▸ **What the exercise asks**: Write every line from the start up to and including the line holding "34: (495, 434)" as a JSON list of strings, one string per line, with blank lines and the picture lines left out.

^^^^^^^^

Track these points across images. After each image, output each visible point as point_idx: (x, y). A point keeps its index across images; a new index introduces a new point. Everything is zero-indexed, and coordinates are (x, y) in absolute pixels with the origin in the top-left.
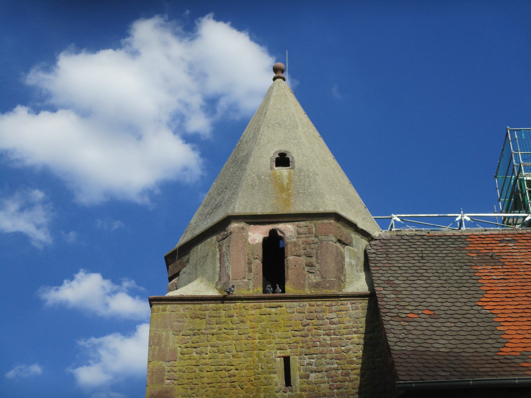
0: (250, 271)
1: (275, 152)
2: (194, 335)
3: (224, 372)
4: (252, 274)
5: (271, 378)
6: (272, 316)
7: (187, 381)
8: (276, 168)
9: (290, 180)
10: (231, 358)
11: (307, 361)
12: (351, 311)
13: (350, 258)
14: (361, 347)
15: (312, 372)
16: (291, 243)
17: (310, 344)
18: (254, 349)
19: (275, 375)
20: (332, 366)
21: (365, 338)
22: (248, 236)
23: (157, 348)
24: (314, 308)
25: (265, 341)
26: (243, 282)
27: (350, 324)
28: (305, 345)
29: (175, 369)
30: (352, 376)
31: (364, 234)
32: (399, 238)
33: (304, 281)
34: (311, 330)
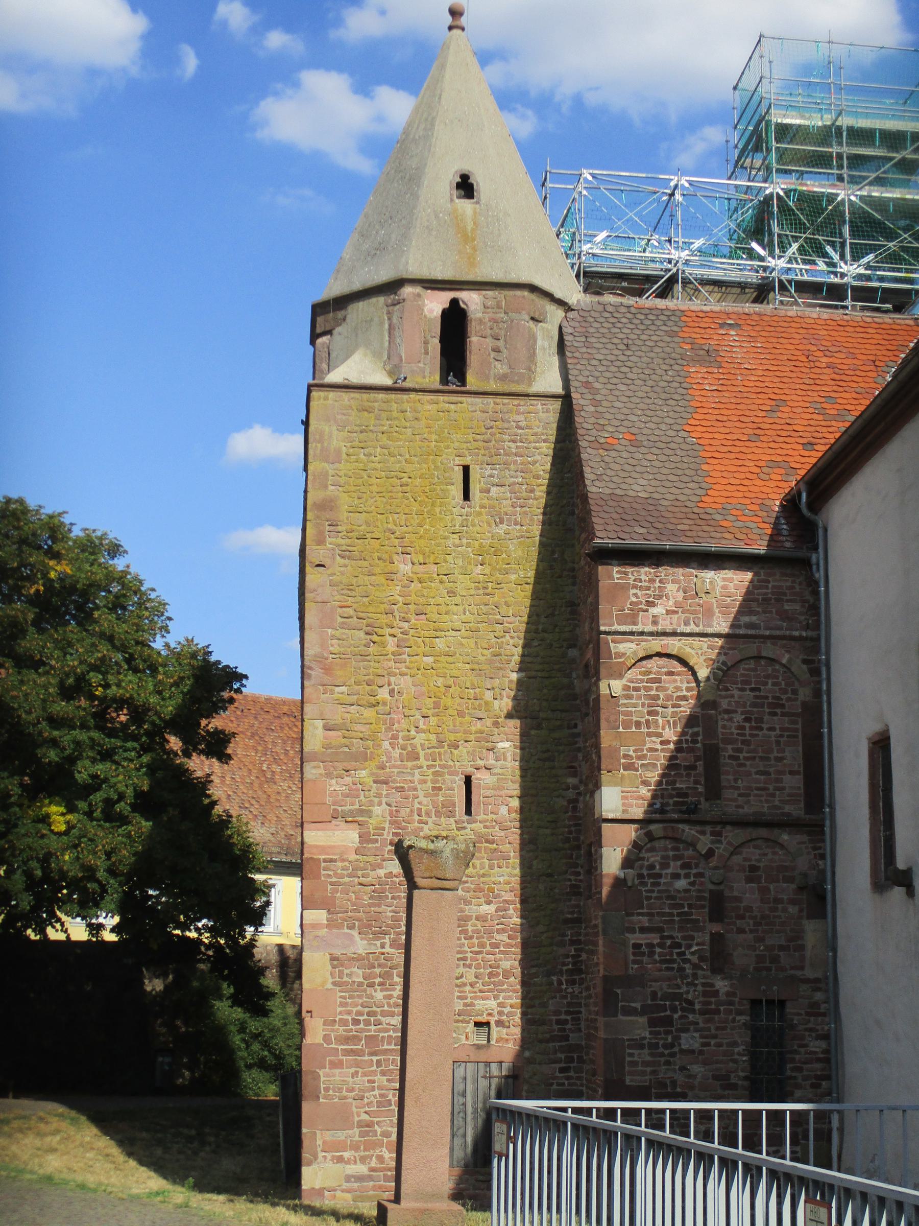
0: (427, 353)
1: (456, 172)
2: (361, 432)
3: (395, 479)
4: (429, 357)
5: (448, 490)
6: (452, 414)
7: (353, 488)
8: (457, 201)
9: (475, 223)
10: (404, 463)
11: (488, 472)
12: (541, 414)
13: (543, 339)
14: (550, 459)
15: (493, 485)
16: (476, 320)
17: (493, 451)
18: (429, 454)
19: (453, 487)
20: (516, 480)
21: (554, 449)
22: (424, 305)
23: (319, 445)
24: (499, 407)
25: (442, 445)
26: (419, 367)
27: (540, 430)
28: (487, 452)
29: (341, 473)
30: (538, 494)
31: (560, 303)
33: (489, 371)
34: (495, 434)
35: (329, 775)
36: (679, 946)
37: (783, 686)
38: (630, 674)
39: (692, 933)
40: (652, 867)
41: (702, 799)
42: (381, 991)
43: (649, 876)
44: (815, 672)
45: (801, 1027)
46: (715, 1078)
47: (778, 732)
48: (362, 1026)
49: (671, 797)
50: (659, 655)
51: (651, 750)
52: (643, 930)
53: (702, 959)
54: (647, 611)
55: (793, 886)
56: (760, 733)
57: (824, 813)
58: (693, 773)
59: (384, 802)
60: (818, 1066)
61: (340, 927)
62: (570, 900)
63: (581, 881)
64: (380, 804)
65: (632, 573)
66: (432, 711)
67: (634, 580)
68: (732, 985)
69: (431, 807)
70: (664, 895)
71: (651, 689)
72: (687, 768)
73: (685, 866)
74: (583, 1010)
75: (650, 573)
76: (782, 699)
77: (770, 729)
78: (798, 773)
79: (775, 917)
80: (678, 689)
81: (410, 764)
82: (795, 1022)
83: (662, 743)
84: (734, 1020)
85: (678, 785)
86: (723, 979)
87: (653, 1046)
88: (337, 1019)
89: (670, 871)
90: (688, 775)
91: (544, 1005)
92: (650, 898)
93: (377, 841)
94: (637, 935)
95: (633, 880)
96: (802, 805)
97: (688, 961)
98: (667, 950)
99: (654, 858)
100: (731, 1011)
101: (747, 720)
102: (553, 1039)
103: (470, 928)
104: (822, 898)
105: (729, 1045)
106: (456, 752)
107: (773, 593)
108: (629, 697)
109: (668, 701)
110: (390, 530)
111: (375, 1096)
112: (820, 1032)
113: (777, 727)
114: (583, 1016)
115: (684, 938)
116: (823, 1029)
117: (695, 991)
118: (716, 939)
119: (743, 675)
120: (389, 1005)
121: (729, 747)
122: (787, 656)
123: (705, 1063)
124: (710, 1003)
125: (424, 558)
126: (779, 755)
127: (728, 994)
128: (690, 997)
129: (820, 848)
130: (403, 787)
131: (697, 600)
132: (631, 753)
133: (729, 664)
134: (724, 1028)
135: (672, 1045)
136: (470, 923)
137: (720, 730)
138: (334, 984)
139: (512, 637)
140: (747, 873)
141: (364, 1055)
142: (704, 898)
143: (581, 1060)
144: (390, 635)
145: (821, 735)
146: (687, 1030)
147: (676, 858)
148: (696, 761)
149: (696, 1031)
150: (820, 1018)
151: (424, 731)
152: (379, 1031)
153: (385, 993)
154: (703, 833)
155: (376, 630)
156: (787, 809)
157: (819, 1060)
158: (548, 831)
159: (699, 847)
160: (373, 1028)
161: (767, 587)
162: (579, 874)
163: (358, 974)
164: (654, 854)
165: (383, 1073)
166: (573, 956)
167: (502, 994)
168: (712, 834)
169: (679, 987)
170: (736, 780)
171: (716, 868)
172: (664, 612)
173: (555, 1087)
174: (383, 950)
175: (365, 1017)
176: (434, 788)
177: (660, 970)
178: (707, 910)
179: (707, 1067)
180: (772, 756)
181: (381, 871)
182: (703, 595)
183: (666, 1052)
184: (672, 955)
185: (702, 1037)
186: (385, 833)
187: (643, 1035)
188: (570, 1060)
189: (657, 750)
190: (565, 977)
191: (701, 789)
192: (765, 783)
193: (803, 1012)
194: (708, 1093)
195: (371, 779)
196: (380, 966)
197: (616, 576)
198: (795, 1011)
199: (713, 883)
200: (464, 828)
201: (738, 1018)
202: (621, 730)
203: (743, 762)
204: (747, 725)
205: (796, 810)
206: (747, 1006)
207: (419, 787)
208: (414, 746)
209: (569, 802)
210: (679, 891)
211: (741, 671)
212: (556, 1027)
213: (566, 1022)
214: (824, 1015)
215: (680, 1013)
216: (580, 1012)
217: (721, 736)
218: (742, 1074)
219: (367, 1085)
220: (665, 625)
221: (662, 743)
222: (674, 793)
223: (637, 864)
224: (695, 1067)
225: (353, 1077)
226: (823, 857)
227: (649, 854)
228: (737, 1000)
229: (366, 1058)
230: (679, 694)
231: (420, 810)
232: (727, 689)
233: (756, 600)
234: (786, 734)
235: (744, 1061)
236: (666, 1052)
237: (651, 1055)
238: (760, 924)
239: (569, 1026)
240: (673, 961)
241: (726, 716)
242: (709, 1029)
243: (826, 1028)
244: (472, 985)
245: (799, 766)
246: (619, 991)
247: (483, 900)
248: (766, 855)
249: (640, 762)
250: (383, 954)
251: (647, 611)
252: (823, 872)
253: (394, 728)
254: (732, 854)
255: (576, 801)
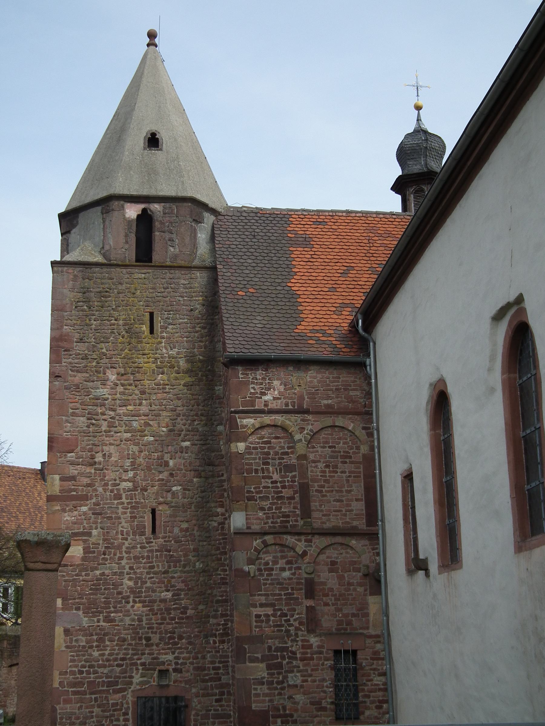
15: (169, 324)
20: (184, 321)
22: (126, 213)
32: (239, 214)
34: (170, 292)
35: (64, 511)
36: (286, 615)
37: (350, 444)
38: (251, 439)
39: (294, 607)
40: (267, 564)
41: (299, 519)
42: (98, 651)
43: (266, 570)
44: (370, 435)
45: (367, 668)
46: (312, 703)
47: (347, 474)
48: (84, 675)
49: (279, 517)
50: (268, 426)
51: (264, 487)
52: (262, 605)
53: (301, 623)
54: (261, 398)
55: (360, 574)
56: (336, 475)
57: (378, 525)
58: (292, 501)
59: (99, 527)
60: (381, 693)
61: (71, 609)
62: (220, 588)
63: (227, 575)
64: (96, 528)
65: (251, 374)
66: (129, 468)
67: (252, 379)
68: (321, 640)
69: (129, 529)
70: (275, 582)
71: (264, 448)
72: (289, 498)
73: (289, 562)
74: (230, 660)
75: (263, 374)
76: (350, 453)
77: (342, 472)
78: (361, 500)
79: (349, 595)
80: (283, 448)
81: (116, 502)
82: (364, 664)
83: (272, 482)
84: (323, 664)
85: (283, 510)
86: (315, 637)
87: (270, 683)
88: (68, 671)
89: (278, 566)
90: (290, 503)
91: (204, 657)
92: (266, 584)
93: (94, 552)
94: (259, 609)
95: (255, 572)
96: (364, 521)
97: (292, 625)
98: (278, 618)
99: (269, 558)
100: (321, 658)
101: (327, 466)
102: (211, 680)
103: (155, 608)
104: (379, 581)
105: (320, 681)
106: (145, 493)
107: (342, 385)
108: (251, 453)
109: (276, 455)
110: (103, 353)
111: (93, 722)
112: (381, 671)
113: (347, 470)
114: (230, 664)
115: (288, 610)
116: (382, 669)
117: (297, 645)
118: (310, 610)
119: (323, 438)
120: (103, 661)
121: (316, 484)
122: (352, 425)
123: (304, 694)
124: (307, 653)
125: (125, 370)
126: (349, 489)
127: (319, 647)
128: (294, 649)
129: (377, 548)
130: (111, 517)
131: (293, 390)
132: (252, 489)
133: (315, 431)
134: (317, 670)
135: (282, 682)
136: (156, 604)
137: (309, 473)
138: (67, 647)
139: (182, 420)
140: (329, 566)
141: (86, 695)
142: (301, 583)
143: (229, 693)
144: (103, 420)
145: (374, 476)
146: (292, 672)
147: (283, 557)
148: (294, 494)
149: (298, 672)
150: (380, 662)
151: (125, 481)
152: (97, 678)
153: (100, 652)
154: (300, 540)
155: (94, 417)
156: (355, 523)
157: (380, 690)
158: (205, 543)
159: (297, 549)
160: (92, 676)
161: (339, 382)
162: (226, 570)
163: (83, 641)
164: (268, 555)
165: (99, 706)
166: (223, 624)
167: (178, 651)
168: (306, 541)
169: (286, 643)
170: (321, 506)
171: (309, 563)
172: (272, 398)
173: (212, 712)
174: (99, 624)
175: (87, 669)
176: (131, 517)
177: (274, 632)
178: (303, 591)
179: (306, 696)
180: (344, 489)
181: (97, 572)
182: (297, 387)
183: (279, 687)
184: (281, 621)
185: (302, 676)
186: (100, 547)
187: (263, 675)
188: (222, 694)
189: (269, 487)
190: (218, 638)
191: (298, 512)
192: (340, 507)
193: (369, 658)
194: (307, 714)
195: (91, 512)
196: (96, 634)
197: (241, 376)
198: (364, 657)
199: (307, 573)
200: (152, 542)
201: (326, 663)
202: (245, 475)
203: (324, 494)
204: (327, 470)
205: (361, 524)
206: (331, 654)
207: (122, 516)
208: (118, 490)
209: (220, 524)
210: (285, 579)
211: (322, 436)
212: (212, 672)
213: (219, 668)
214: (383, 659)
215: (287, 660)
216: (228, 662)
217: (310, 477)
218: (329, 700)
219: (88, 714)
220: (273, 405)
221: (272, 482)
222: (281, 515)
223: (257, 562)
224: (298, 696)
225: (79, 710)
226: (378, 554)
227: (265, 555)
228: (325, 650)
229: (88, 696)
230: (282, 451)
231: (122, 531)
232: (314, 447)
233: (332, 390)
234: (353, 475)
235: (331, 692)
236: (279, 687)
237: (268, 689)
238: (339, 600)
239: (221, 671)
240: (282, 626)
241: (313, 465)
242: (307, 671)
243: (385, 668)
244: (157, 645)
245: (362, 496)
246: (246, 647)
247: (164, 589)
248: (342, 554)
249: (258, 496)
250: (98, 626)
251: (261, 398)
252: (378, 564)
253: (106, 478)
254: (319, 554)
255: (223, 523)
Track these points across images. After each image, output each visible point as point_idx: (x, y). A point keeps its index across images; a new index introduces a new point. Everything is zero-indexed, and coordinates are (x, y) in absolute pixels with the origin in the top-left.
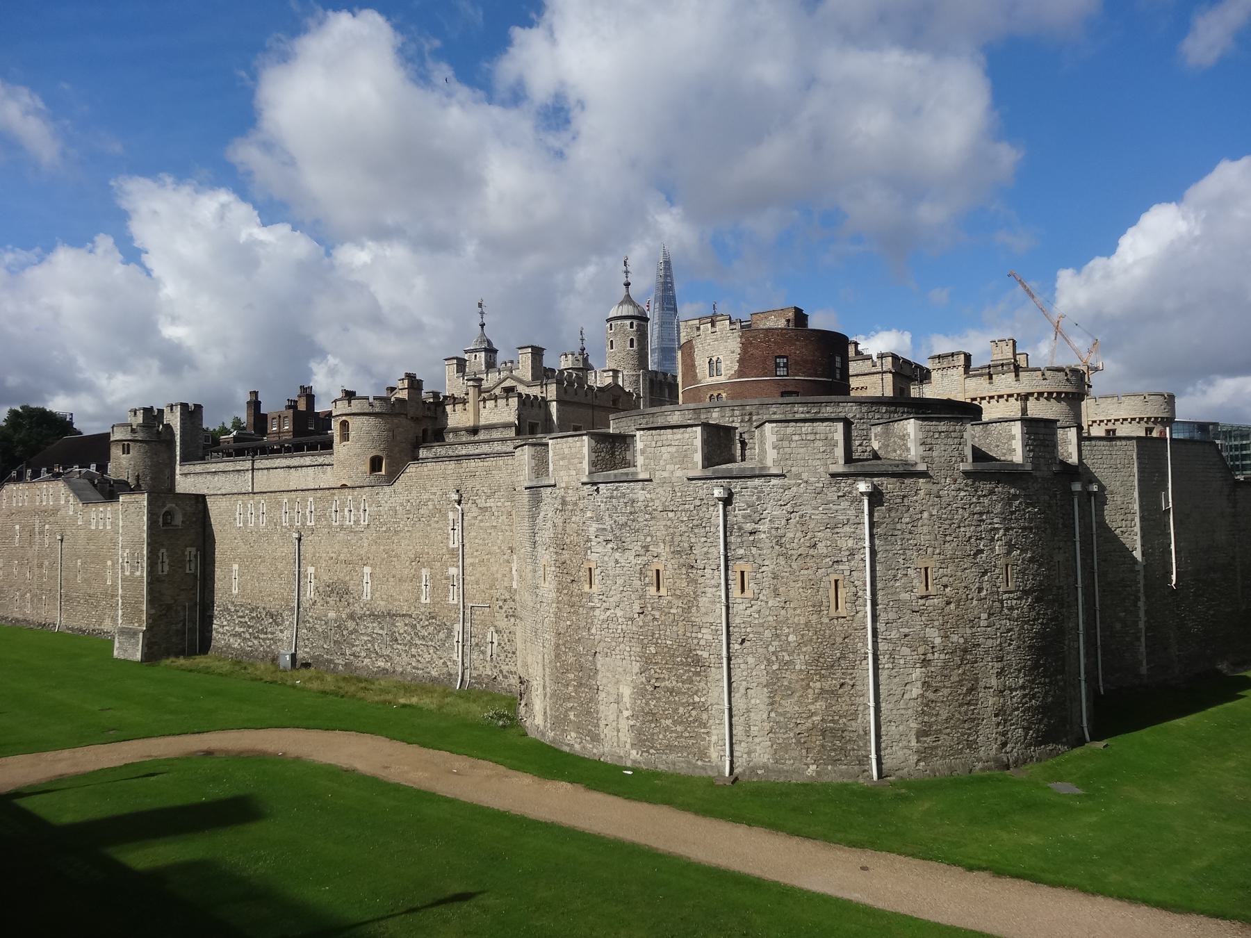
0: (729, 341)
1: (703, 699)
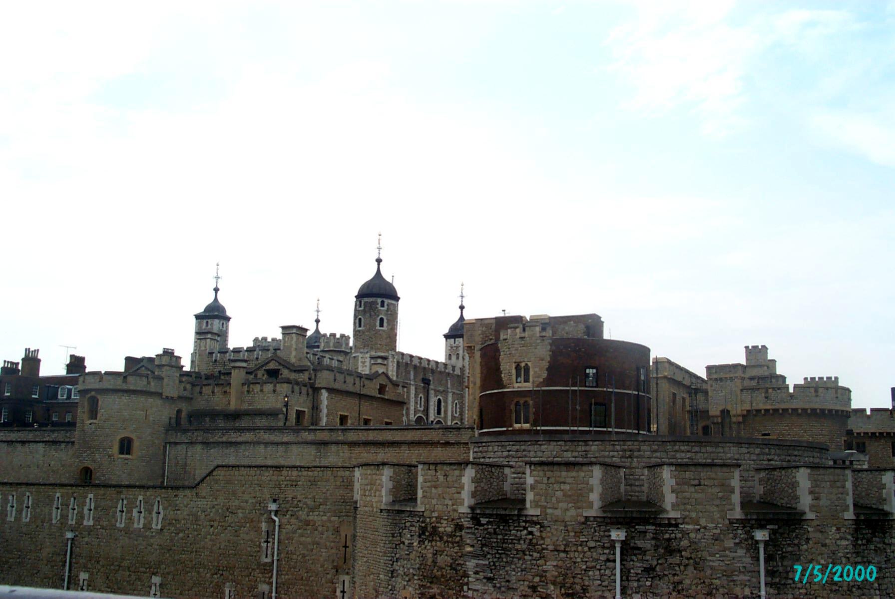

^^^^^^^^

▸ **Exercise answer**:
[
  "Track these points across images. After each image, output each visible point as point_idx: (x, y). A point keeps its index across images; a new index introduces a new point. Everything is zero-indexed, and coordinates are (x, y) in absolute pixels with the origin in the top-left.",
  "0: (250, 271)",
  "1: (275, 152)",
  "2: (194, 335)",
  "3: (224, 372)",
  "4: (252, 274)",
  "5: (271, 378)",
  "6: (272, 316)",
  "7: (187, 381)",
  "8: (276, 168)",
  "9: (290, 180)",
  "10: (231, 358)",
  "11: (307, 361)",
  "12: (351, 311)",
  "13: (350, 258)",
  "14: (361, 347)",
  "15: (312, 372)",
  "16: (291, 243)",
  "17: (310, 344)",
  "18: (254, 349)",
  "19: (275, 375)",
  "20: (332, 366)",
  "21: (365, 338)",
  "22: (248, 236)",
  "23: (157, 348)",
  "24: (314, 308)",
  "25: (265, 341)",
  "26: (243, 282)",
  "27: (350, 324)",
  "28: (305, 345)",
  "29: (175, 369)",
  "30: (352, 376)",
  "31: (364, 234)",
  "32: (399, 238)",
  "33: (304, 281)",
  "34: (311, 330)",
  "0: (427, 353)",
  "1: (456, 172)",
  "2: (361, 432)",
  "3: (395, 479)",
  "4: (429, 357)",
  "5: (448, 490)",
  "6: (452, 414)",
  "7: (353, 488)",
  "8: (457, 201)",
  "9: (475, 223)",
  "10: (404, 463)",
  "11: (488, 472)",
  "12: (541, 414)",
  "13: (543, 339)",
  "14: (550, 459)",
  "15: (493, 485)",
  "16: (476, 320)",
  "17: (493, 451)",
  "18: (429, 454)",
  "19: (453, 487)",
  "20: (516, 480)",
  "21: (554, 449)",
  "22: (424, 305)",
  "23: (319, 445)",
  "24: (499, 407)",
  "25: (442, 445)",
  "26: (419, 367)",
  "27: (540, 430)",
  "28: (487, 452)",
  "29: (341, 473)",
  "30: (538, 494)",
  "31: (560, 303)",
  "33: (489, 371)",
  "34: (495, 434)"
]